start SUPPLIED DATA
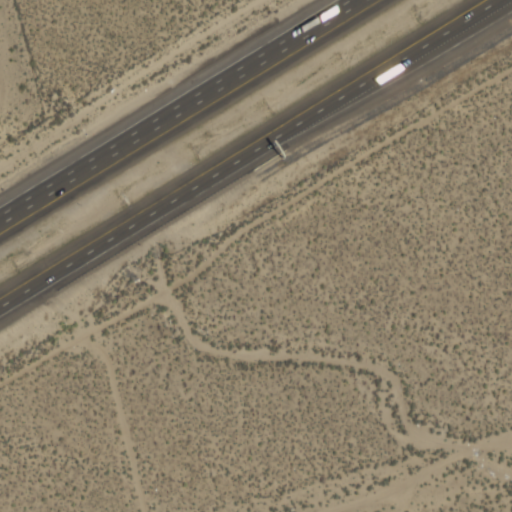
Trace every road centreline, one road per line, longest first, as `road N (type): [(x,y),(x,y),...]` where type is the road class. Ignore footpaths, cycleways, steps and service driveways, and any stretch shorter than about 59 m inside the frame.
road 1 (motorway): [(46,276),(409,56)]
road 2 (motorway): [(356,0),(16,210)]
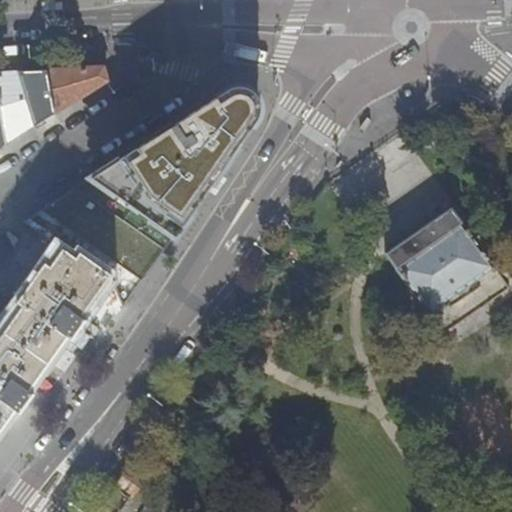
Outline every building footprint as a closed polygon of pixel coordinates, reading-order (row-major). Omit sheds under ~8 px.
[(18,73),(35,127),(108,81),(104,68),(18,73)] [(0,148),(3,147),(35,127),(18,73),(0,73),(0,148)] [(208,95),(74,189),(159,247),(242,113),(242,108),(240,99),(234,92),(226,88),(216,90),(208,95)] [(74,189),(22,222),(61,250),(104,281),(113,285),(120,304),(159,247),(74,189)] [(442,333),(508,287),(451,207),(385,253),(442,333)] [(0,428),(13,409),(19,414),(32,395),(26,391),(33,382),(59,345),(64,337),(70,341),(84,322),(79,318),(104,281),(61,250),(17,313),(0,336),(0,428)] [(59,345),(33,382),(38,386),(47,374),(65,350),(59,345)] [(65,350),(47,374),(59,382),(77,359),(65,350)] [(180,403),(189,410),(200,396),(191,389),(180,403)] [(126,469),(99,506),(108,511),(121,511),(144,481),(126,469)] [(141,511),(176,511),(178,509),(155,493),(141,511)]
end SUPPLIED DATA
**AIM OF THE EXERCISE:** Convert all of the entries above into a two-column CSV with the header instruction,output, giving one row per entry with its instruction text and its answer, each in a single quoted field and with every line break replaced by a space. Leave the pictures out.

**FINISHED ANSWER:**
instruction,output
"Trace every road centreline, one road per line, longest first, as `road N (type): [(x,y),(x,y),...]` where type is the road class. Ignore footpaths, cycleways, steps and service driveways, and any stretch shorter than about 59 m inside the frame.","road 1 (motorway): [(46,276),(409,56)] road 2 (motorway): [(356,0),(16,210)]"
"Outline every building footprint as a closed polygon of pixel coordinates, reading-order (row-major). Omit sheds under ~8 px.","[(18,73),(35,127),(108,81),(104,68),(18,73)] [(0,148),(3,147),(35,127),(18,73),(0,73),(0,148)] [(208,95),(74,189),(159,247),(242,113),(242,108),(240,99),(234,92),(226,88),(216,90),(208,95)] [(74,189),(22,222),(61,250),(104,281),(113,285),(120,304),(159,247),(74,189)] [(442,333),(508,287),(451,207),(385,253),(442,333)] [(0,428),(13,409),(19,414),(32,395),(26,391),(33,382),(59,345),(64,337),(70,341),(84,322),(79,318),(104,281),(61,250),(17,313),(0,336),(0,428)] [(59,345),(33,382),(38,386),(47,374),(65,350),(59,345)] [(65,350),(47,374),(59,382),(77,359),(65,350)] [(180,403),(189,410),(200,396),(191,389),(180,403)] [(126,469),(99,506),(108,511),(121,511),(144,481),(126,469)] [(141,511),(176,511),(178,509),(155,493),(141,511)]"